■ **EXERCISE DESCRIPTION**:
Please copy every line below that contains the string "white".

■ **INPUT**:

****************************************

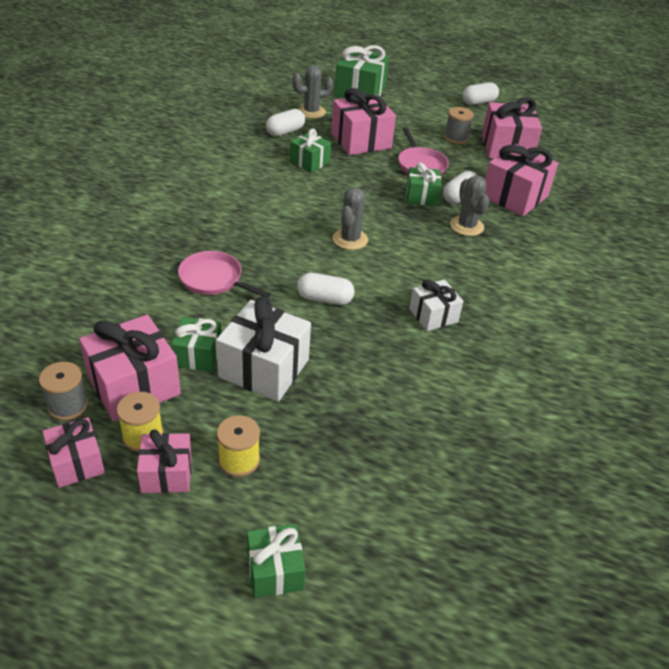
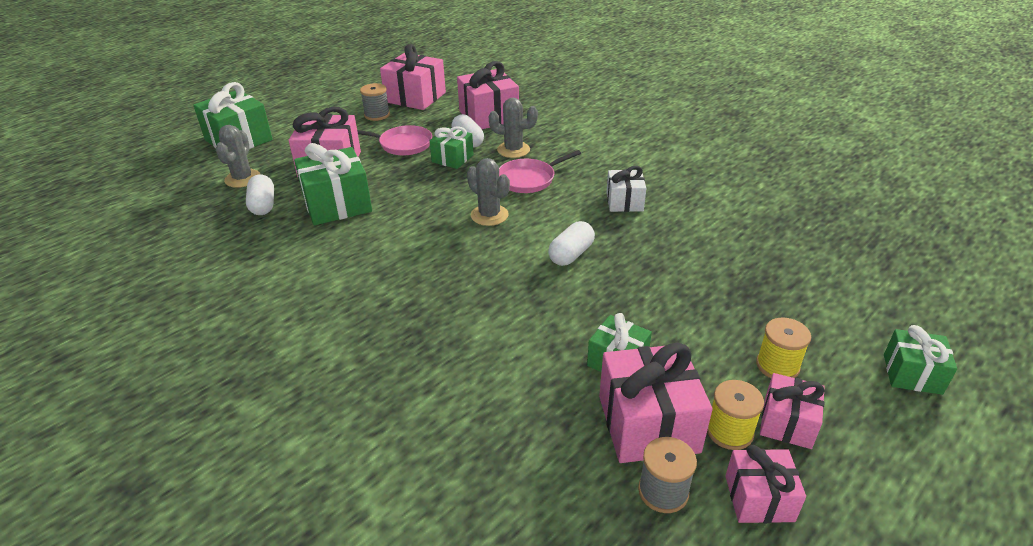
camera: 60 degrees left, 5 degrees down
pink pan [178,251,271,298] -> pink pan moved to [499,150,581,193]
white gift [216,296,311,402] -> none
green gift [290,128,331,173] -> green gift [294,143,372,225], size x1.68
white capsule [462,82,499,105] -> none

****************************************

■ **OUTPUT OF THE TASK**:
white gift [216,296,311,402] -> none
white capsule [462,82,499,105] -> none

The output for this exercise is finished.